Your goal: Transcribe the records in full, keeping every word exactly as given.
----- Dataset content
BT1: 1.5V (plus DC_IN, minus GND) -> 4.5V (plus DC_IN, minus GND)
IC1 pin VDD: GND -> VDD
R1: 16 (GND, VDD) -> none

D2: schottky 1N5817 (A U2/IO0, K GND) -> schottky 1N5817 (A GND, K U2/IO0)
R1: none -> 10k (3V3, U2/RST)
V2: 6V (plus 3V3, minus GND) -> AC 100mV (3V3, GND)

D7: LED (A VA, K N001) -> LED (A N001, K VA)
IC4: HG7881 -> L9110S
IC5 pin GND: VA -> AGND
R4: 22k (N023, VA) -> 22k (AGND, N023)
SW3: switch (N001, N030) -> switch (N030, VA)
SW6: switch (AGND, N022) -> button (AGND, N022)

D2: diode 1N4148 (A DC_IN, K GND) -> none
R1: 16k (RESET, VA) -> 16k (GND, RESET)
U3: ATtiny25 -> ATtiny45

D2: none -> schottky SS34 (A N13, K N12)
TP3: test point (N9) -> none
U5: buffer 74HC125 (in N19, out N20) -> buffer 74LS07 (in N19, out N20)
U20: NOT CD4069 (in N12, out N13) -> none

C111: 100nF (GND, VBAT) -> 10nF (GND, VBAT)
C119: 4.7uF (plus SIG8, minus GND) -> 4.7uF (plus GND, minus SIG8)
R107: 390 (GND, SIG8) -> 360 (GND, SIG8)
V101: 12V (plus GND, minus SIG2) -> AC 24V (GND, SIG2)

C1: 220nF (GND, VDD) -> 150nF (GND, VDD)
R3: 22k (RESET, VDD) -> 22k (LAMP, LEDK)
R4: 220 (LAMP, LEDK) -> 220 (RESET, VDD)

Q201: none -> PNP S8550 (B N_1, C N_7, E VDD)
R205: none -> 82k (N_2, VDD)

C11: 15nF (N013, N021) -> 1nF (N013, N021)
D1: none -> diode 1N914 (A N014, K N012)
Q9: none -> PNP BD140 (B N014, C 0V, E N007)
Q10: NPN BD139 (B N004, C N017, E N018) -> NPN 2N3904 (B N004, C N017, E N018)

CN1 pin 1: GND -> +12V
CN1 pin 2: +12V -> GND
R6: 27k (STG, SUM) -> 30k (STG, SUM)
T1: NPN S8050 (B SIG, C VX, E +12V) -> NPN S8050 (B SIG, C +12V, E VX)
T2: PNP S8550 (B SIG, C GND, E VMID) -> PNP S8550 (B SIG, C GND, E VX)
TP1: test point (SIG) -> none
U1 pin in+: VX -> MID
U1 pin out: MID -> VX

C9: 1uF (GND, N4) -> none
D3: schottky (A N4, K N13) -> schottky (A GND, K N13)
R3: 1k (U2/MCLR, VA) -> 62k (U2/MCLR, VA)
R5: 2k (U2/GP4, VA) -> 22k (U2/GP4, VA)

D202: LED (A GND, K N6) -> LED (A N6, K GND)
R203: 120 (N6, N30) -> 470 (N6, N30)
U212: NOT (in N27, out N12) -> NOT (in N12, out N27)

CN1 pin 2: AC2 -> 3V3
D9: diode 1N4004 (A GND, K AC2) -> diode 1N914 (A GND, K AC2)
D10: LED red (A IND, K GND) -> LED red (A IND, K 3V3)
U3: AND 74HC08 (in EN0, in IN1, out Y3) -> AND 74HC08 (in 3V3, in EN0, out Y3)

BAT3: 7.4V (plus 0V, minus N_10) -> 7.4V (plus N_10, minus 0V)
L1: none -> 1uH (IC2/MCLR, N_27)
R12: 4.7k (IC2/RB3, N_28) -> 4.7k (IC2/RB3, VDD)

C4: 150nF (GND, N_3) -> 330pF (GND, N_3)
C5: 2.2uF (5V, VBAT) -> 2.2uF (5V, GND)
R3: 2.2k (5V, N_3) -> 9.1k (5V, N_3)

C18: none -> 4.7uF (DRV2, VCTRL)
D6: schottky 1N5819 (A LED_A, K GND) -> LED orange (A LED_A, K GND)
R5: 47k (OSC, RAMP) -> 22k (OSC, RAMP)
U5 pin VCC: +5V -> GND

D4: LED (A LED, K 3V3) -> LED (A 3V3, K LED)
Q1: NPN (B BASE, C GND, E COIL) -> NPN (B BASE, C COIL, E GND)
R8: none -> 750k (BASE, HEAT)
----------
Finished exercise:
BT1: 1.5V (plus DC_IN, minus GND) -> 4.5V (plus DC_IN, minus GND)
IC1 pin VDD: GND -> VDD
R1: 16 (GND, VDD) -> none

D2: schottky 1N5817 (A U2/IO0, K GND) -> schottky 1N5817 (A GND, K U2/IO0)
R1: none -> 10k (3V3, U2/RST)
V2: 6V (plus 3V3, minus GND) -> AC 100mV (3V3, GND)

D7: LED (A VA, K N001) -> LED (A N001, K VA)
IC4: HG7881 -> L9110S
IC5 pin GND: VA -> AGND
R4: 22k (N023, VA) -> 22k (AGND, N023)
SW3: switch (N001, N030) -> switch (N030, VA)
SW6: switch (AGND, N022) -> button (AGND, N022)

D2: diode 1N4148 (A DC_IN, K GND) -> none
R1: 16k (RESET, VA) -> 16k (GND, RESET)
U3: ATtiny25 -> ATtiny45

D2: none -> schottky SS34 (A N13, K N12)
TP3: test point (N9) -> none
U5: buffer 74HC125 (in N19, out N20) -> buffer 74LS07 (in N19, out N20)
U20: NOT CD4069 (in N12, out N13) -> none

C111: 100nF (GND, VBAT) -> 10nF (GND, VBAT)
C119: 4.7uF (plus SIG8, minus GND) -> 4.7uF (plus GND, minus SIG8)
R107: 390 (GND, SIG8) -> 360 (GND, SIG8)
V101: 12V (plus GND, minus SIG2) -> AC 24V (GND, SIG2)

C1: 220nF (GND, VDD) -> 150nF (GND, VDD)
R3: 22k (RESET, VDD) -> 22k (LAMP, LEDK)
R4: 220 (LAMP, LEDK) -> 220 (RESET, VDD)

Q201: none -> PNP S8550 (B N_1, C N_7, E VDD)
R205: none -> 82k (N_2, VDD)

C11: 15nF (N013, N021) -> 1nF (N013, N021)
D1: none -> diode 1N914 (A N014, K N012)
Q9: none -> PNP BD140 (B N014, C 0V, E N007)
Q10: NPN BD139 (B N004, C N017, E N018) -> NPN 2N3904 (B N004, C N017, E N018)

CN1 pin 1: GND -> +12V
CN1 pin 2: +12V -> GND
R6: 27k (STG, SUM) -> 30k (STG, SUM)
T1: NPN S8050 (B SIG, C VX, E +12V) -> NPN S8050 (B SIG, C +12V, E VX)
T2: PNP S8550 (B SIG, C GND, E VMID) -> PNP S8550 (B SIG, C GND, E VX)
TP1: test point (SIG) -> none
U1 pin in+: VX -> MID
U1 pin out: MID -> VX

C9: 1uF (GND, N4) -> none
D3: schottky (A N4, K N13) -> schottky (A GND, K N13)
R3: 1k (U2/MCLR, VA) -> 62k (U2/MCLR, VA)
R5: 2k (U2/GP4, VA) -> 22k (U2/GP4, VA)

D202: LED (A GND, K N6) -> LED (A N6, K GND)
R203: 120 (N6, N30) -> 470 (N6, N30)
U212: NOT (in N27, out N12) -> NOT (in N12, out N27)

CN1 pin 2: AC2 -> 3V3
D9: diode 1N4004 (A GND, K AC2) -> diode 1N914 (A GND, K AC2)
D10: LED red (A IND, K GND) -> LED red (A IND, K 3V3)
U3: AND 74HC08 (in EN0, in IN1, out Y3) -> AND 74HC08 (in 3V3, in EN0, out Y3)

BAT3: 7.4V (plus 0V, minus N_10) -> 7.4V (plus N_10, minus 0V)
L1: none -> 1uH (IC2/MCLR, N_27)
R12: 4.7k (IC2/RB3, N_28) -> 4.7k (IC2/RB3, VDD)

C4: 150nF (GND, N_3) -> 330pF (GND, N_3)
C5: 2.2uF (5V, VBAT) -> 2.2uF (5V, GND)
R3: 2.2k (5V, N_3) -> 9.1k (5V, N_3)

C18: none -> 4.7uF (DRV2, VCTRL)
D6: schottky 1N5819 (A LED_A, K GND) -> LED orange (A LED_A, K GND)
R5: 47k (OSC, RAMP) -> 22k (OSC, RAMP)
U5 pin VCC: +5V -> GND

D4: LED (A LED, K 3V3) -> LED (A 3V3, K LED)
Q1: NPN (B BASE, C GND, E COIL) -> NPN (B BASE, C COIL, E GND)
R8: none -> 750k (BASE, HEAT)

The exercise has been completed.